**TASK BRIEF**:
Make an exact copy of all the records, one that contains none of the pictures.

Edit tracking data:
□ □ □ □ □ □ □

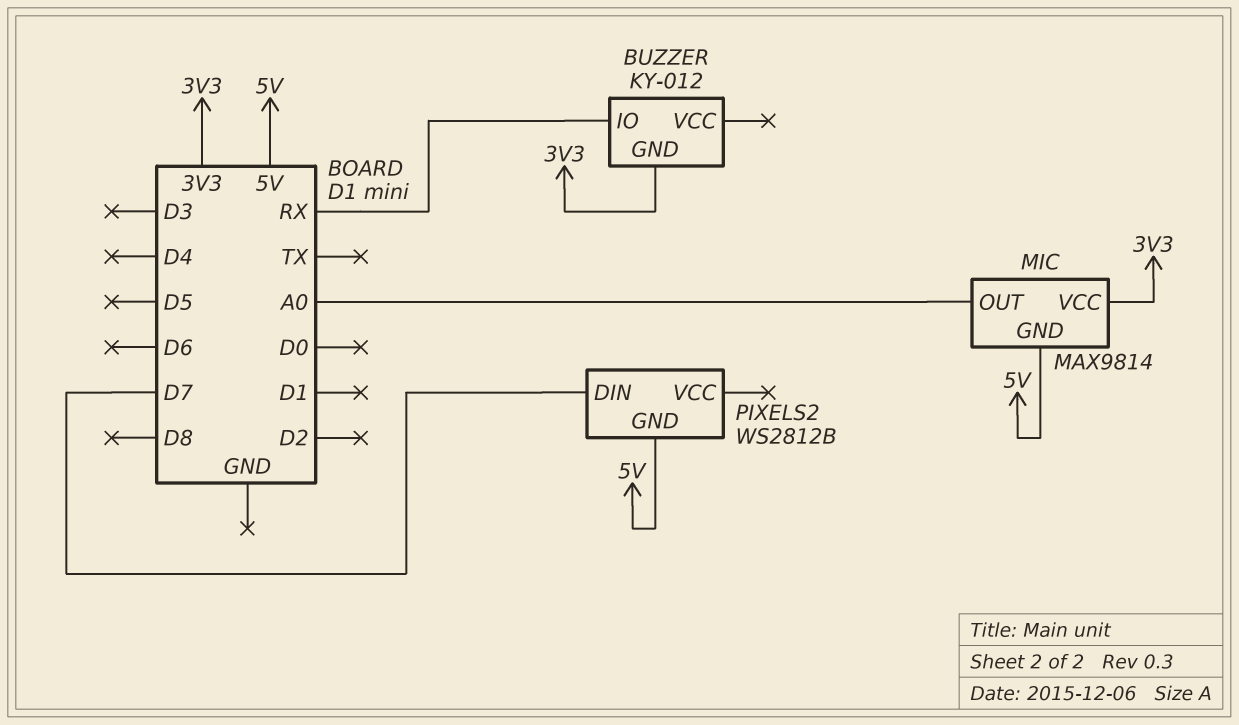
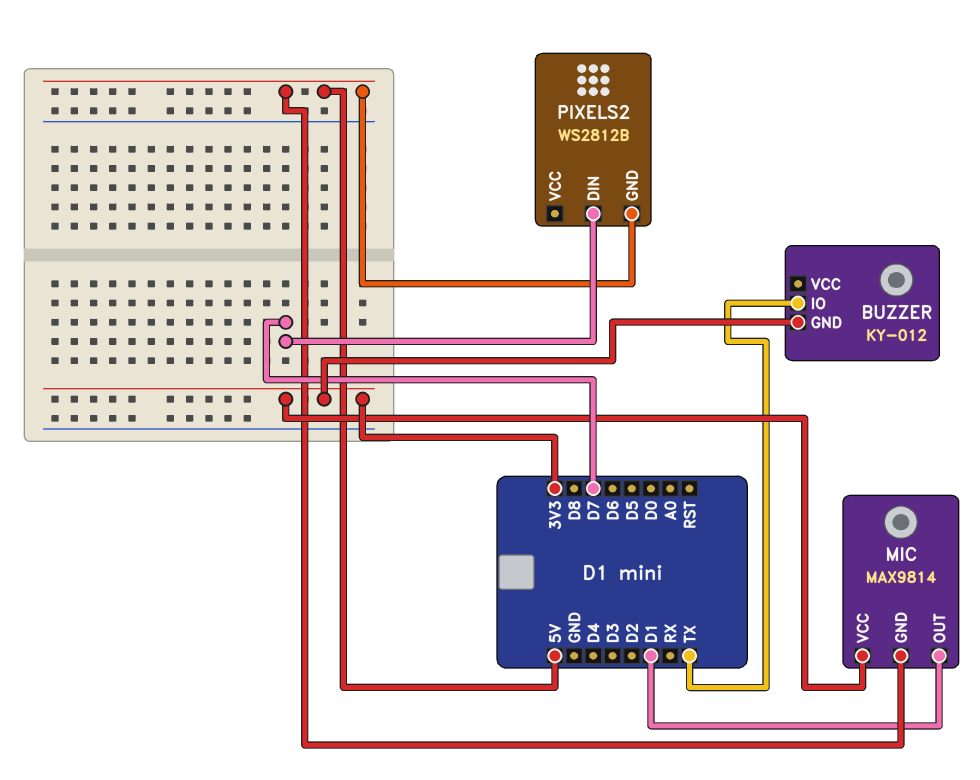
BUZZER pin IO: RX -> TX
MIC pin OUT: A0 -> D1

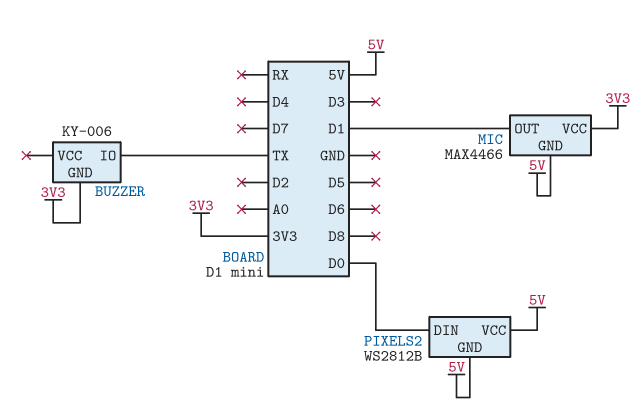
BUZZER: KY-012 -> KY-006
MIC: MAX9814 -> MAX4466
PIXELS2 pin DIN: D7 -> D0
PIXELS2 pin VCC: none -> 5V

□ □ □ □ □ □ □

**SOLUTION FOR THIS EXERCISE**:
BUZZER pin IO: RX -> TX
MIC pin OUT: A0 -> D1

BUZZER: KY-012 -> KY-006
MIC: MAX9814 -> MAX4466
PIXELS2 pin DIN: D7 -> D0
PIXELS2 pin VCC: none -> 5V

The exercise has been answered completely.